INSTRUCTIONS FOR THE TASK: The answer must be every line below that contains the string "removed".

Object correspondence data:
┄┄┄┄┄┄

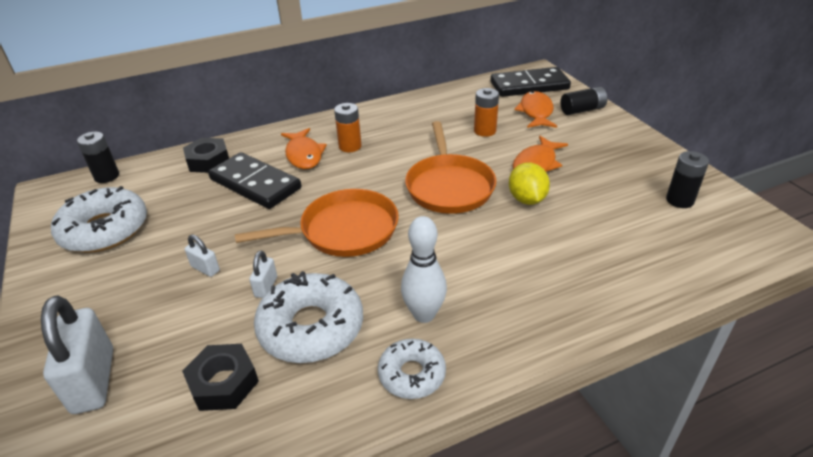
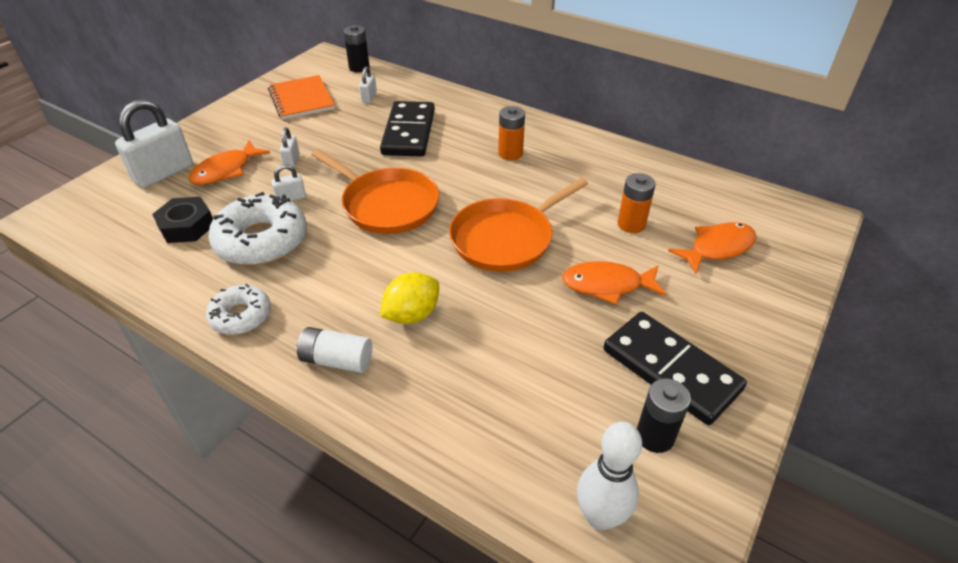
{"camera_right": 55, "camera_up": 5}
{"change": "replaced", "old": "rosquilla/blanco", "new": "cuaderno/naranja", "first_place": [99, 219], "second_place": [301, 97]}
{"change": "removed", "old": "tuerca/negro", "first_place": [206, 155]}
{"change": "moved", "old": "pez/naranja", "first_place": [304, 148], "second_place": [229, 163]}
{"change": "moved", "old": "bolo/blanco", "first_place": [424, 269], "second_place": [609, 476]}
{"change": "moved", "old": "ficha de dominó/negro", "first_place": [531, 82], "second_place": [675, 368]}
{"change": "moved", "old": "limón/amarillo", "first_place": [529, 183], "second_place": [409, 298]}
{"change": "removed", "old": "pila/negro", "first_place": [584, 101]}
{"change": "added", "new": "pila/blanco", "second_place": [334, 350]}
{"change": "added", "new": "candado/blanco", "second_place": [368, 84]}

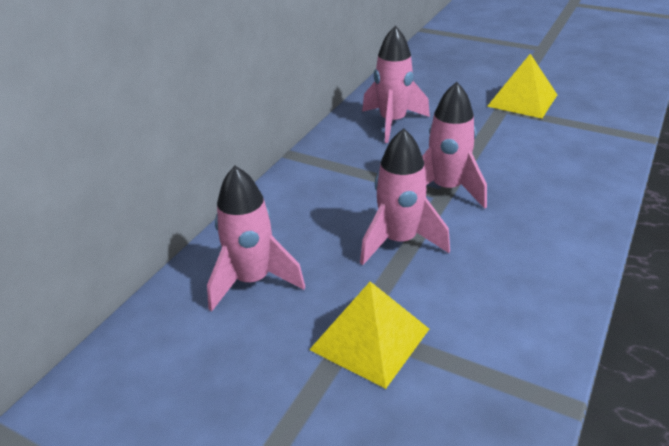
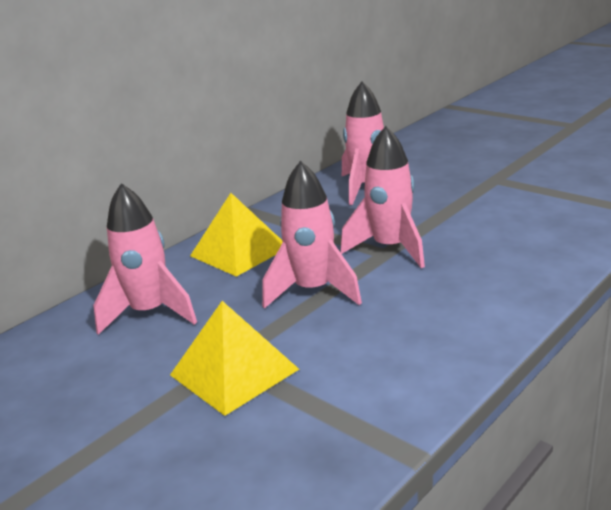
{"camera_right": 15, "camera_up": -10}
{"change": "moved", "old": "pirámide/amarillo", "first_place": [522, 86], "second_place": [236, 235]}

┄┄┄┄┄┄

RESULT OF THE TASK:
{"change": "removed", "old": "tuerca/negro", "first_place": [206, 155]}
{"change": "removed", "old": "pila/negro", "first_place": [584, 101]}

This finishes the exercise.